-- Work request --
Without omitting anything, copy the data exactly.
Recorded data START
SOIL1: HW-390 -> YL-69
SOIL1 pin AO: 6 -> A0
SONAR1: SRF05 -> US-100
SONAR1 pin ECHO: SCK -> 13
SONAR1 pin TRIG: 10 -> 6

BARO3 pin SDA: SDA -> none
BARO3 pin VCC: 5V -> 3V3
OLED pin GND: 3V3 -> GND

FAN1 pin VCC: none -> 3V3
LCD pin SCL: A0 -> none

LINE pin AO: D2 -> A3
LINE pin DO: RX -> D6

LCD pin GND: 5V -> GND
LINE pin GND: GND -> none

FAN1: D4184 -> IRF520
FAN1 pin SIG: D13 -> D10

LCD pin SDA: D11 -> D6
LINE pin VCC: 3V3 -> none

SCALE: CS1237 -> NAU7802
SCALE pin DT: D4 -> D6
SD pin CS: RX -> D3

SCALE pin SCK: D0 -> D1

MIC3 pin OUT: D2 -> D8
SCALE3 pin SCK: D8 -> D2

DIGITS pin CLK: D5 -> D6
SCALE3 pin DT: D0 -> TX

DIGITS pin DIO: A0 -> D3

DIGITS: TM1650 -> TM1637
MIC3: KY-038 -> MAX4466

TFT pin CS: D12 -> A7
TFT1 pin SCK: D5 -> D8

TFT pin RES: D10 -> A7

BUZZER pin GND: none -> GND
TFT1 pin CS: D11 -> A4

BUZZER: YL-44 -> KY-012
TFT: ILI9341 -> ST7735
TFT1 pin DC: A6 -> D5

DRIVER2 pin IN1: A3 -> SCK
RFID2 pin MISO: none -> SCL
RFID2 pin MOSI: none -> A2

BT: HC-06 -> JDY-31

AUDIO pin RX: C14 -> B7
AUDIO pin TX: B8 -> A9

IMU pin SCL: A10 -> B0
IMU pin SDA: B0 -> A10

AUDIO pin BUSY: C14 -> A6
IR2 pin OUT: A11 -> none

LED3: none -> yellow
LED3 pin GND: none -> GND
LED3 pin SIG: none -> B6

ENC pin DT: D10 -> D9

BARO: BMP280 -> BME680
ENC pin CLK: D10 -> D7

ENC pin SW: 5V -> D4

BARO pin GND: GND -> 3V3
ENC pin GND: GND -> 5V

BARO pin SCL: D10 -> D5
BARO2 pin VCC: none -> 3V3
Recorded data END
-- Written response --
SOIL1: HW-390 -> YL-69
SOIL1 pin AO: 6 -> A0
SONAR1: SRF05 -> US-100
SONAR1 pin ECHO: SCK -> 13
SONAR1 pin TRIG: 10 -> 6

BARO3 pin SDA: SDA -> none
BARO3 pin VCC: 5V -> 3V3
OLED pin GND: 3V3 -> GND

FAN1 pin VCC: none -> 3V3
LCD pin SCL: A0 -> none

LINE pin AO: D2 -> A3
LINE pin DO: RX -> D6

LCD pin GND: 5V -> GND
LINE pin GND: GND -> none

FAN1: D4184 -> IRF520
FAN1 pin SIG: D13 -> D10

LCD pin SDA: D11 -> D6
LINE pin VCC: 3V3 -> none

SCALE: CS1237 -> NAU7802
SCALE pin DT: D4 -> D6
SD pin CS: RX -> D3

SCALE pin SCK: D0 -> D1

MIC3 pin OUT: D2 -> D8
SCALE3 pin SCK: D8 -> D2

DIGITS pin CLK: D5 -> D6
SCALE3 pin DT: D0 -> TX

DIGITS pin DIO: A0 -> D3

DIGITS: TM1650 -> TM1637
MIC3: KY-038 -> MAX4466

TFT pin CS: D12 -> A7
TFT1 pin SCK: D5 -> D8

TFT pin RES: D10 -> A7

BUZZER pin GND: none -> GND
TFT1 pin CS: D11 -> A4

BUZZER: YL-44 -> KY-012
TFT: ILI9341 -> ST7735
TFT1 pin DC: A6 -> D5

DRIVER2 pin IN1: A3 -> SCK
RFID2 pin MISO: none -> SCL
RFID2 pin MOSI: none -> A2

BT: HC-06 -> JDY-31

AUDIO pin RX: C14 -> B7
AUDIO pin TX: B8 -> A9

IMU pin SCL: A10 -> B0
IMU pin SDA: B0 -> A10

AUDIO pin BUSY: C14 -> A6
IR2 pin OUT: A11 -> none

LED3: none -> yellow
LED3 pin GND: none -> GND
LED3 pin SIG: none -> B6

ENC pin DT: D10 -> D9

BARO: BMP280 -> BME680
ENC pin CLK: D10 -> D7

ENC pin SW: 5V -> D4

BARO pin GND: GND -> 3V3
ENC pin GND: GND -> 5V

BARO pin SCL: D10 -> D5
BARO2 pin VCC: none -> 3V3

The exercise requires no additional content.